* Set task
Count the lines in the listing below that contain the string "with". Give only the number.
* START *
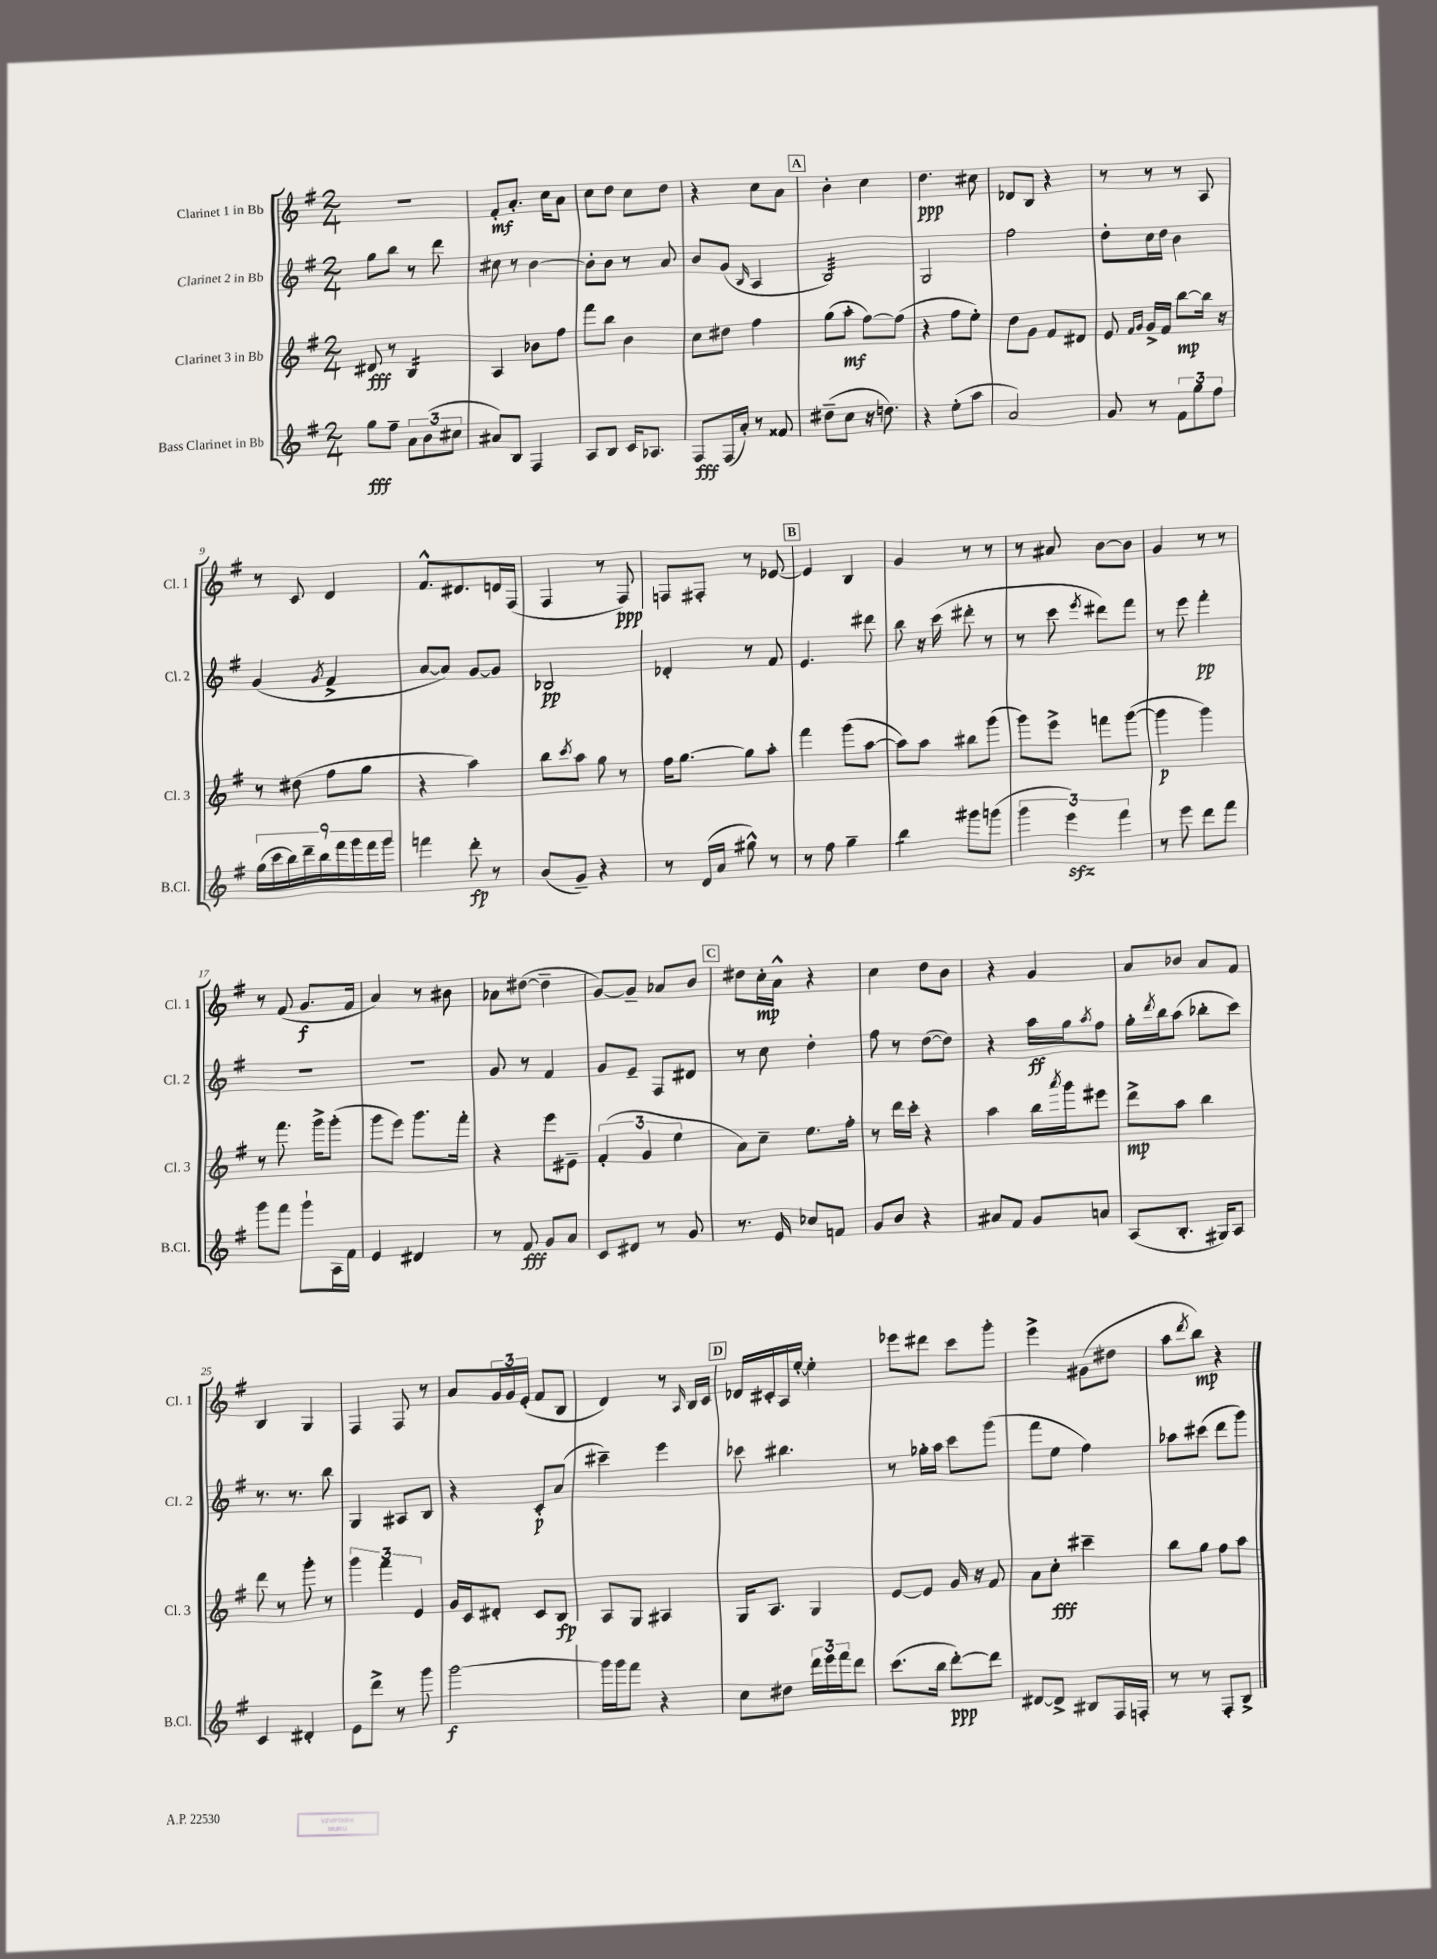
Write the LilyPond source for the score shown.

<<
\new StaffGroup <<
\new Staff = "s0" \with { instrumentName = "Clarinet 1 in Bb" shortInstrumentName = "Cl. 1" } {
    \clef treble \key g \major \numericTimeSignature \time 2/4
    R2 |
    fis'8-.\mf a'8.-. c''16 a'8 |
    c''8 d''8 c''8 d''8 |
    r4 c''8 a'8 |
    \mark \markup { \box "A" } b'4-. c''4 |
    d''4.\ppp cis''8 |
    des'8 b8 r4 |
    r8 r8 r8 a8 |
    r8 c'8 d'4 |
    fis'8.-^ dis'8. d'16 fis16( |
    fis4 r8 fis8\ppp) |
    f8 fis8-. r8 ees'8~ |
    \mark \markup { \box "B" } ees'4 b4 |
    g'4 r8 r8 |
    r8 ais'8 b'8~ b'8 |
    g'4 r8 r8 |
    r8 fis'8( g'8.\f fis'16 |
    a'4) r8 bis'8 |
    aes'8 dis''8~( dis''4-- |
    g'8~) g'8-- aes'8 b'8 |
    \mark \markup { \box "C" } dis''8 c''16-.\mp a'16-^ r4 |
    c''4 d''8 b'8 |
    r4 g'4 |
    a'8 bes'8 a'8 fis'8 |
    b4 g4 |
    fis4 fis8 r8 |
    a'8 \tuplet 3/2 { g'16 g'16 e'16-.( } fis'8 b8 |
    d'4) r8 \grace { a16 } b16 c'16 |
    \mark \markup { \box "D" } des'16 cis'16-. a16 e''16~-. e''4-. |
    ees'''8 dis'''8 c'''8 g'''8-. |
    e'''4-> gis'8( dis''8 |
    a''8 \acciaccatura { d'''8 } b''8\mp) r4 \bar "|." |
}
\new Staff = "s1" \with { instrumentName = "Clarinet 2 in Bb" shortInstrumentName = "Cl. 2" } {
    \clef treble \key g \major \numericTimeSignature \time 2/4
    g''8 b''8 r8 d'''8 |
    cis''8 r8 b'4~ |
    b'8-. b'8 r8 a'8 |
    b'8 g'8( \grace { b16 } a4 |
    \mark \markup { \box "A" } b2:32) |
    g2 |
    fis''2 |
    d''8-. c''16 d''16 b'4 |
    g'4( \acciaccatura { g'8 } fis'4-> |
    a'8~ a'8) g'8~ g'8 |
    bes2\pp |
    des'4-. r8 fis'8 |
    \mark \markup { \box "B" } e'4. dis'''8 |
    b''8 r16 c'''16( dis'''8-. r8 |
    r8 c'''8 \acciaccatura { e'''8 } dis'''8) fis'''8 |
    r8 e'''8 fis'''4-.\pp |
    R2 |
    R2 |
    g'8 r8 fis'4 |
    g'8 e'8-- fis8 dis'8 |
    \mark \markup { \box "C" } r8 c''8 d''4-. |
    fis''8 r8 d''8~( d''8) |
    r4 a''16\ff g''16 \acciaccatura { a''8 } fis''8 |
    g''16-. \acciaccatura { d'''8 } b''16 a''8( bes''8-. c'''8) |
    r8. r8. b''8 |
    g4 ais8 b8 |
    r4 c'8-.\p a'8( |
    cis'''4--) e'''4 |
    \mark \markup { \box "D" } ces'''8 bis''4. |
    r8 ges''16-. a''16 c'''8 g'''8( |
    fis'''8 e''8 fis''4) |
    aes''8 cis'''8( d'''8 g'''8) \bar "|." |
}
\new Staff = "s2" \with { instrumentName = "Clarinet 3 in Bb" shortInstrumentName = "Cl. 3" } {
    \clef treble \key g \major \numericTimeSignature \time 2/4
    dis'8\fff r8 b4:16 |
    a4 bes'8 fis''8 |
    fis'''8 b''8 b'4 |
    c''8 dis''8 fis''4 |
    \mark \markup { \box "A" } g''8( a''8-.\mf fis''8~) fis''8( |
    r4 fis''8 e''8-.) |
    d''8 g'8 fis'8 dis'8 |
    e'8 \grace { fis'16 g'16 } g'16-> fis'16 b''8~\mp b''16 r16 |
    r8 dis''8( fis''8 g''8 |
    r4 a''4) |
    b''8 \acciaccatura { c'''8 } a''8 g''8 r8 |
    fis''16 g''8.~ g''8 a''8-. |
    \mark \markup { \box "B" } fis'''4 g'''8( a''8~ |
    a''8) a''8 bis''8 g'''8( |
    g'''8) e'''8-> f'''8 g'''8~( |
    g'''4\p g'''4) |
    r8 fis'''8. g'''16-> g'''8-.( |
    g'''8 e'''8) g'''8. fis'''16-. |
    r4 e'''8 eis'8-- |
    \tuplet 3/2 { fis'4-.( g'4 e''4 } |
    \mark \markup { \box "C" } a'8) c''8-- e''8. fis''16-. |
    r8 d'''16 c'''16-. r4 |
    a''4 b''16 \acciaccatura { a'''8 } g'''16 eis'''8 |
    d'''8->\mp a''8 b''4 |
    d'''8 r8 g'''8-. r8 |
    \tuplet 3/2 { g'''4 fis'''4 e'4 } |
    g'16 c'16 dis'8-. c'8 b8\fp |
    a8 g8 ais4 |
    \mark \markup { \box "D" } g16 a8. g4 |
    e'8~ e'8 g'16 r16 fis'8 |
    a'8 c''8-.\fff cis'''4-- |
    b''8 g''8 fis''8 a''8 \bar "|." |
}
\new Staff = "s3" \with { instrumentName = "Bass Clarinet in Bb" shortInstrumentName = "B.Cl." } {
    \clef treble \key g \major \numericTimeSignature \time 2/4
    g''8\fff fis''8-- \tuplet 3/2 { a'8 b'8( cis''8 } |
    ais'8) b8 fis4 |
    a8 b8 c'16 aes8. |
    fis8\fff fis16( a'16-.) r8 fisis'8 |
    \mark \markup { \box "A" } dis''8--( c''8 r16 d''8.) |
    r4 e''8-.( a''8 |
    a'2) |
    g'8 r8 \tuplet 3/2 { fis'8 g''8 fis''8 } |
    \tuplet 9/8 { g''16( c'''16 b''16) d'''16-- b''16 fis'''16 g'''16 fis'''16 g'''16 } |
    f'''4 d'''8-.\fp r8 |
    b'8( g'8--) r4 |
    r8 d'16( a'16 gis''8-^) r8 |
    \mark \markup { \box "B" } r8 fis''8 g''4-- |
    b''4:8 gis'''8 g'''8( |
    \tuplet 3/2 { g'''4 e'''4\sfz) fis'''4 } |
    r8 e'''8 d'''8 fis'''8 |
    g'''8 fis'''8 g'''8-! a16 fis'16 |
    e'4 dis'4 |
    r8 fis'8\fff g'8 a'8 |
    c'8 dis'8 r8 g'8 |
    \mark \markup { \box "C" } r8. e'16 ces''8 f'8 |
    g'8 b'8 r4 |
    ais'8 fis'8 g'8 a'8 |
    a8( b8.-. gis16) a8 |
    c'4 dis'4-. |
    e'8 d'''8-> r8 g'''8 |
    g'''2~\f |
    g'''16 g'''16 fis'''8 r4 |
    \mark \markup { \box "D" } c''8 dis''8 \tuplet 3/2 { d'''16 e'''16 fis'''16 } d'''8 |
    c'''8.( b''16 d'''8~-.\ppp) d'''8 |
    dis'8~ dis'8-> bis8 fis16 f16-. |
    r8 r8 fis8-. b8-> \bar "|." |
}
>>
>>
* END *
* Response to the task
4